__Try it__
Set down every record below exactly as it stands, with the pictures omitted.

- Opening Delimiter -

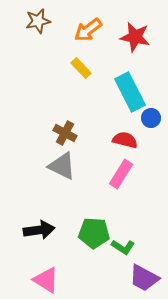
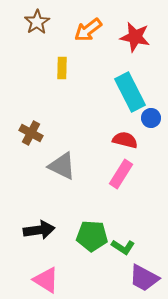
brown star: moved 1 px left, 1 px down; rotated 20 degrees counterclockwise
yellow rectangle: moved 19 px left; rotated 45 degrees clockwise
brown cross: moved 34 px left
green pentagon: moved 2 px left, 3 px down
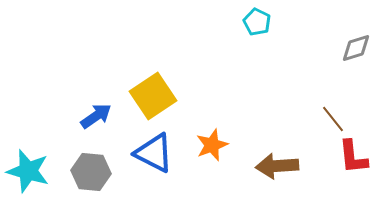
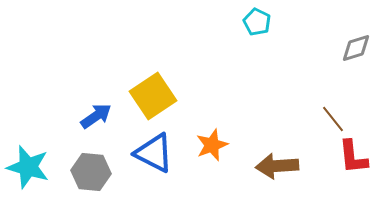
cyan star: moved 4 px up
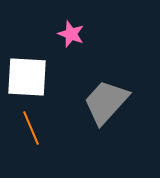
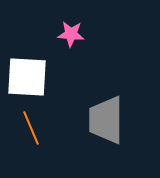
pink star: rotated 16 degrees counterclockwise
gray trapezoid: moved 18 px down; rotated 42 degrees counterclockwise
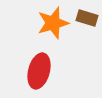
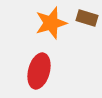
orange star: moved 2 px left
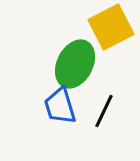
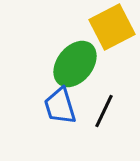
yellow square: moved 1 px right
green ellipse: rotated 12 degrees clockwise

- Closing Delimiter -

__Final answer__
brown star: moved 1 px left, 1 px down; rotated 20 degrees counterclockwise
yellow rectangle: moved 19 px left; rotated 45 degrees clockwise
brown cross: moved 34 px left
green pentagon: moved 2 px left, 3 px down
cyan star: moved 4 px up
pink star: rotated 16 degrees counterclockwise
gray trapezoid: moved 18 px down; rotated 42 degrees counterclockwise
orange star: moved 2 px left
yellow square: moved 1 px right
green ellipse: rotated 12 degrees clockwise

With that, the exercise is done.